> **Prompt**: Look for the line that has "orange tile A3:B3" in the material below; please repeat it and every line after it, exactly, up to and including the line that has "blue slope H5:H6", and nothing else.

(Beginning of Given information)

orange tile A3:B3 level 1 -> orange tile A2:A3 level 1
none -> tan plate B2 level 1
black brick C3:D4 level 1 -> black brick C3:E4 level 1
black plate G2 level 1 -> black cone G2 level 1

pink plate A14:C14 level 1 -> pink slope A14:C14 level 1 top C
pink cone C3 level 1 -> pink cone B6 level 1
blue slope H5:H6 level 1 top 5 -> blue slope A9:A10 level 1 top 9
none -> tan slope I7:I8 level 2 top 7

(End of Given information)
(Beginning of Given information)

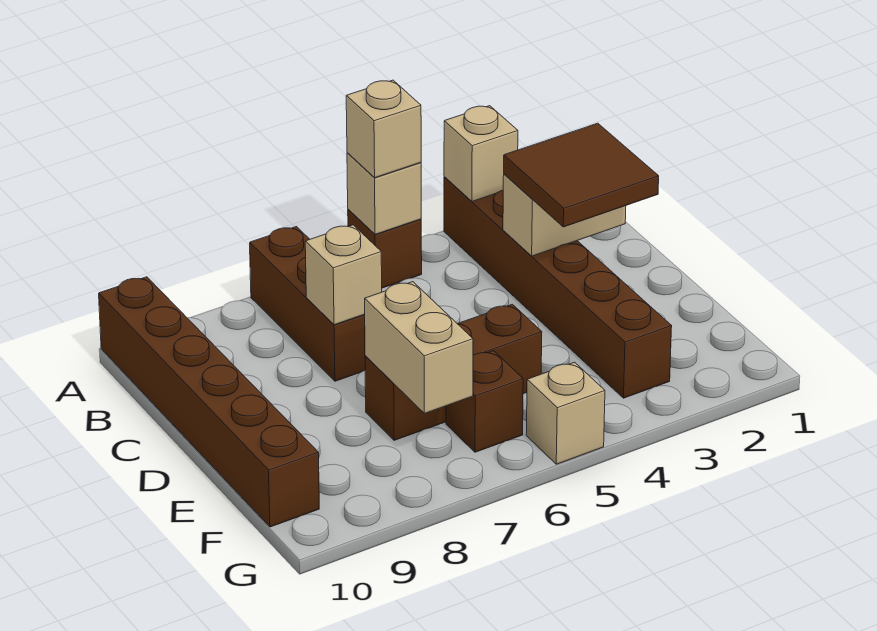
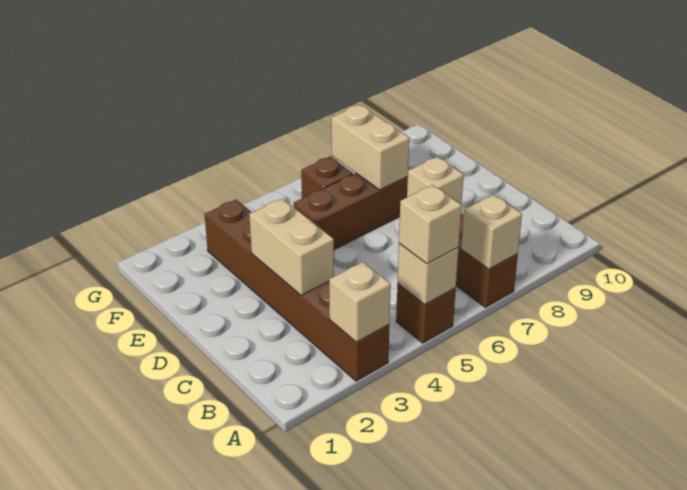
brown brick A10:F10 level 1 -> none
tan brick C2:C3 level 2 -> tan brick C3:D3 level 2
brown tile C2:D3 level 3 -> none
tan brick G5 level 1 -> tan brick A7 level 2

(End of Given information)

> **Response for this exercise**:
orange tile A3:B3 level 1 -> orange tile A2:A3 level 1
none -> tan plate B2 level 1
black brick C3:D4 level 1 -> black brick C3:E4 level 1
black plate G2 level 1 -> black cone G2 level 1

pink plate A14:C14 level 1 -> pink slope A14:C14 level 1 top C
pink cone C3 level 1 -> pink cone B6 level 1
blue slope H5:H6 level 1 top 5 -> blue slope A9:A10 level 1 top 9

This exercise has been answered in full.